** Opening AVAILABLE DATA block **

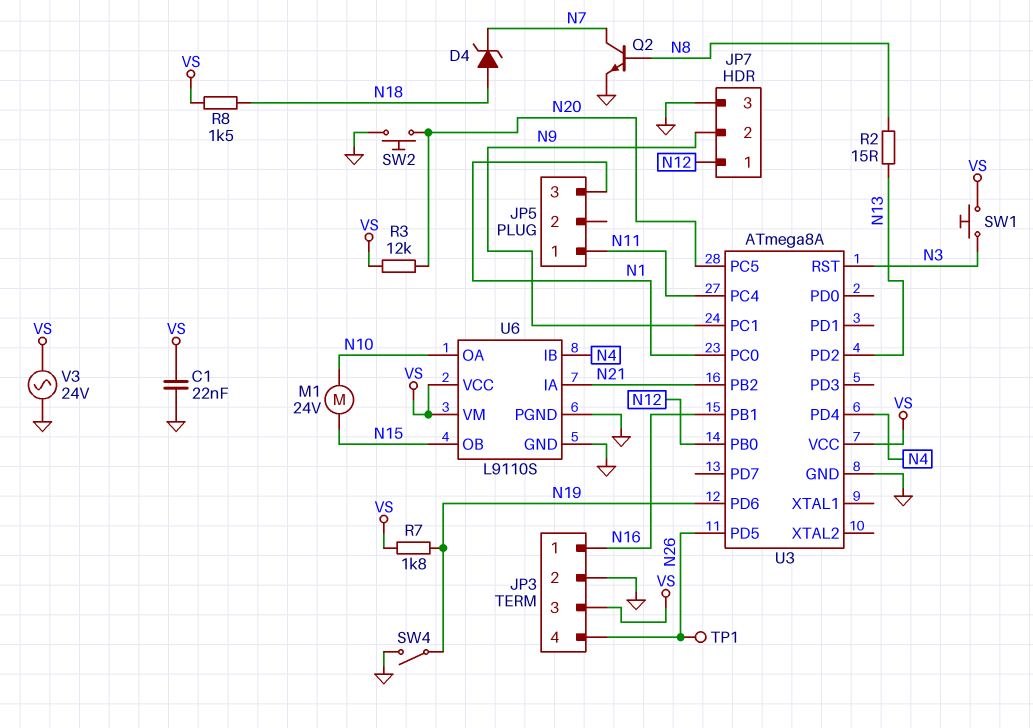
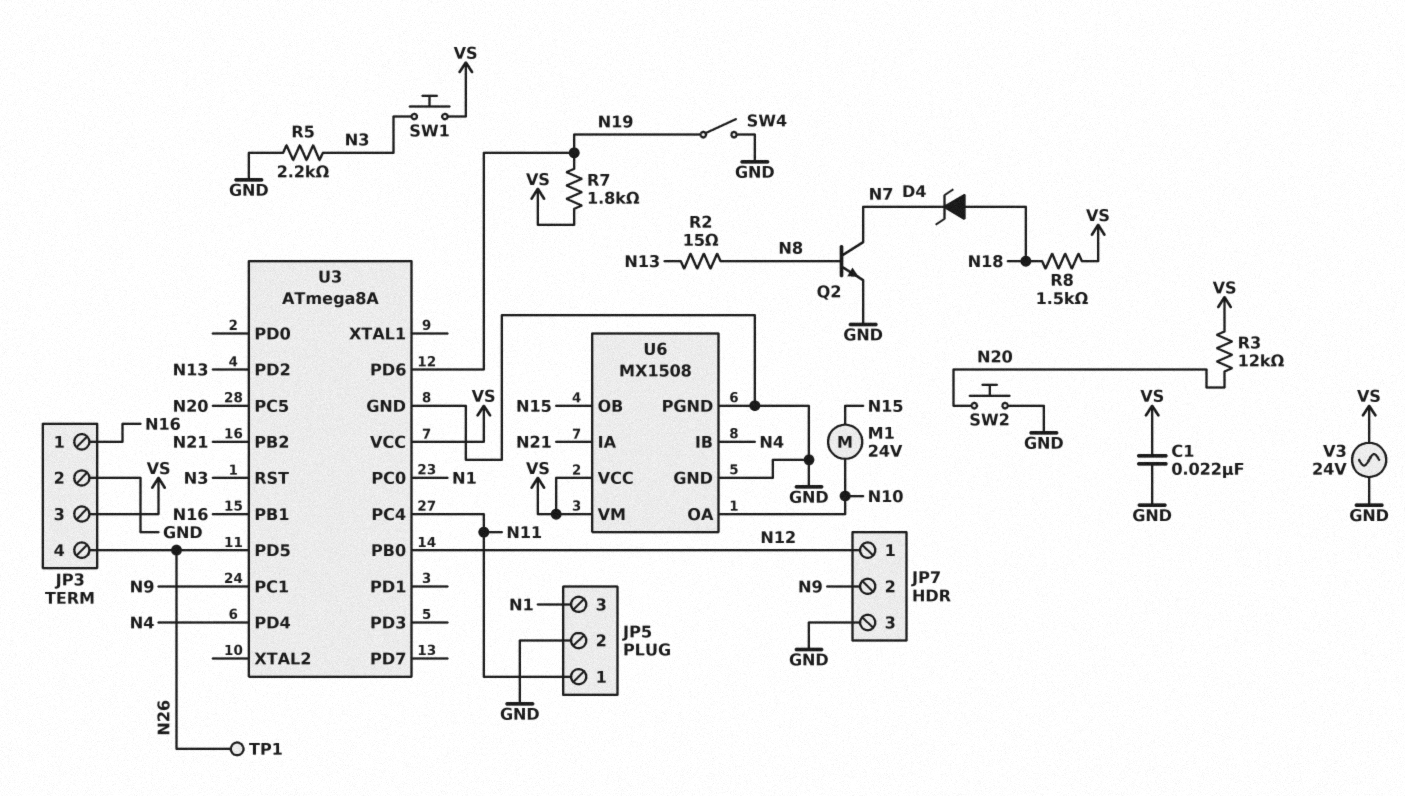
JP5 pin 2: none -> GND
R5: none -> 2.2k (GND, N3)
U6: L9110S -> MX1508

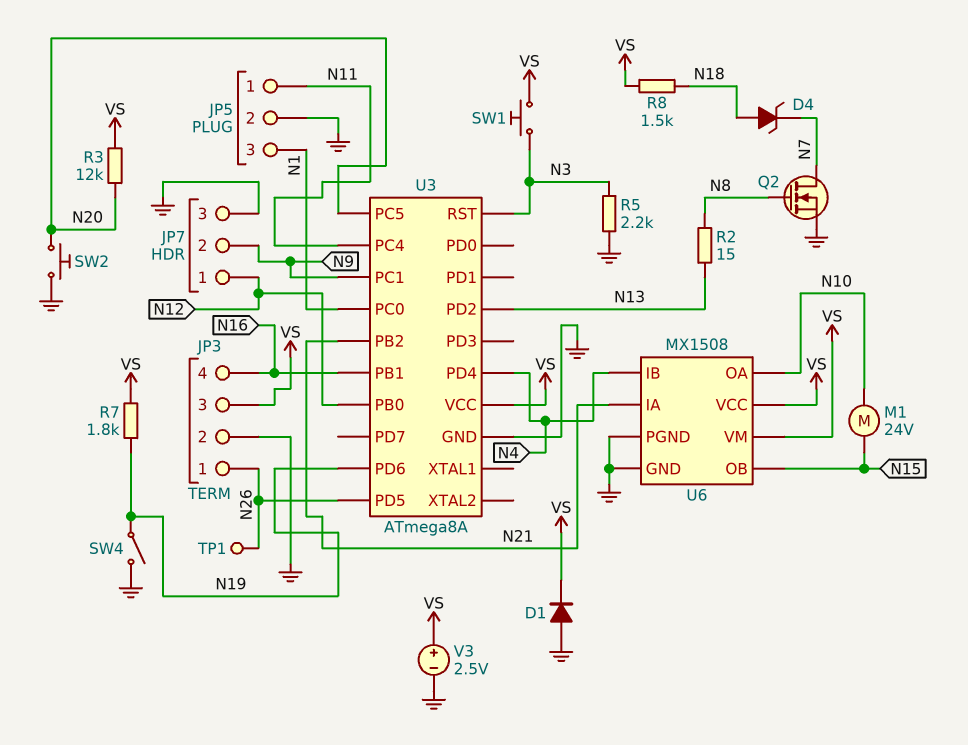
C1: 22nF (GND, VS) -> none
D1: none -> diode (A GND, K VS)
JP3 pin 1: N16 -> N26
JP3 pin 4: N26 -> N16
Q2: NPN (B N8, C N7, E GND) -> NMOS (G N8, D N7, S GND)
V3: AC 24V (GND, VS) -> 2.5V (plus VS, minus GND)

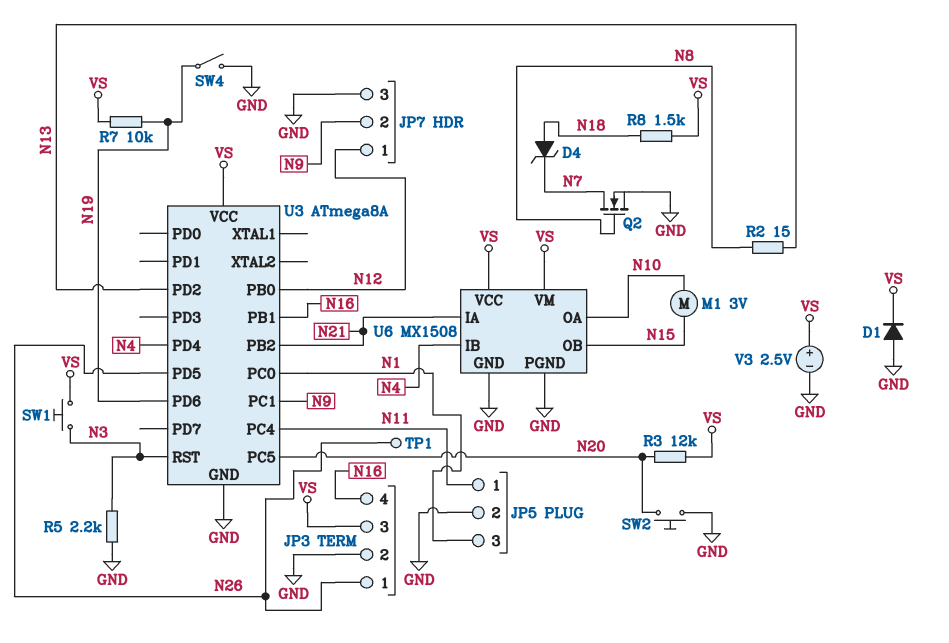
M1: motor 24V (N10, N15) -> motor 3V (N10, N15)
R7: 1.8k (N19, VS) -> 10k (N19, VS)

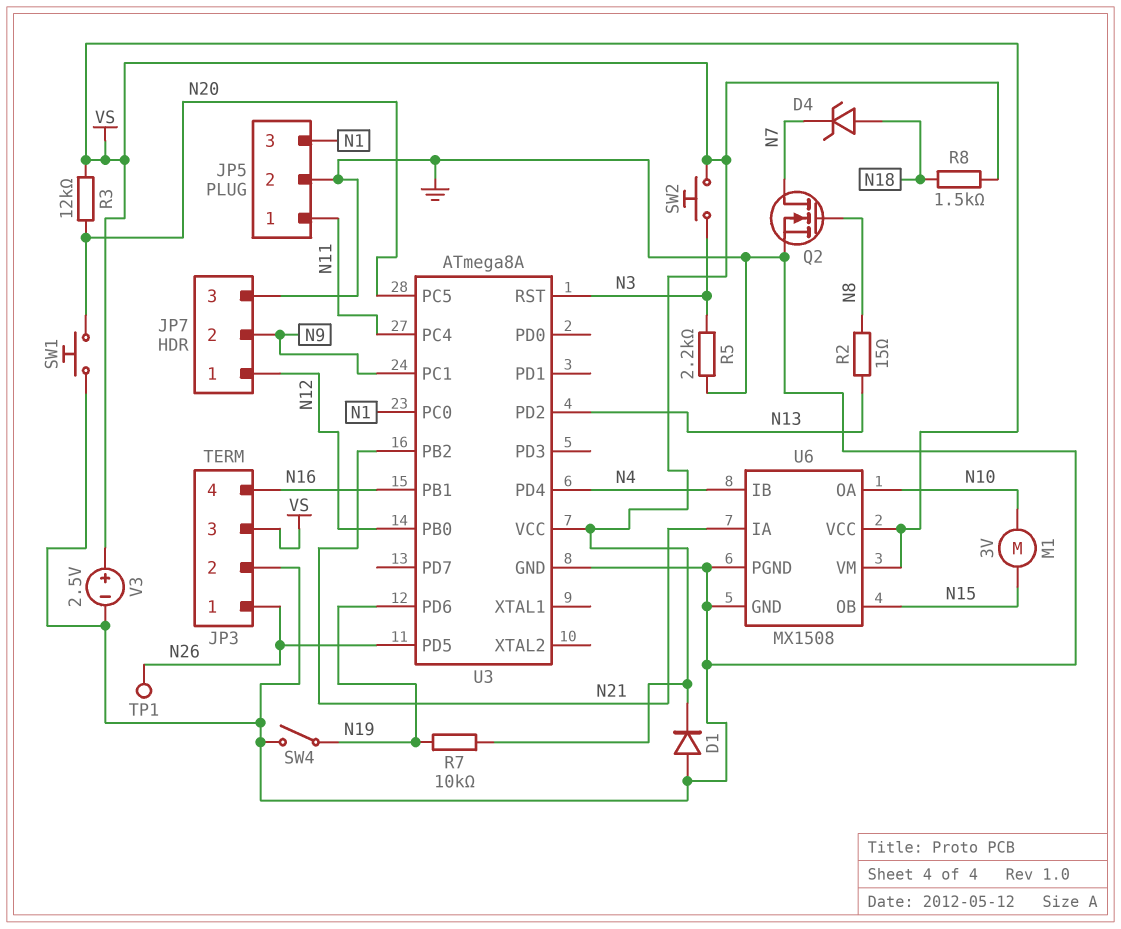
SW1: button (N3, VS) -> button (GND, N20)
SW2: button (GND, N20) -> button (N3, VS)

** Closing AVAILABLE DATA block **

*ABOUT THIS EXERCISE:*
Starting at the line that contains "R5: none -> 2.2k (GND, N3)", write out every line through the end of the entries, both ends included, without any pictures.

*RESPONSE TO THE TASK:*
R5: none -> 2.2k (GND, N3)
U6: L9110S -> MX1508

C1: 22nF (GND, VS) -> none
D1: none -> diode (A GND, K VS)
JP3 pin 1: N16 -> N26
JP3 pin 4: N26 -> N16
Q2: NPN (B N8, C N7, E GND) -> NMOS (G N8, D N7, S GND)
V3: AC 24V (GND, VS) -> 2.5V (plus VS, minus GND)

M1: motor 24V (N10, N15) -> motor 3V (N10, N15)
R7: 1.8k (N19, VS) -> 10k (N19, VS)

SW1: button (N3, VS) -> button (GND, N20)
SW2: button (GND, N20) -> button (N3, VS)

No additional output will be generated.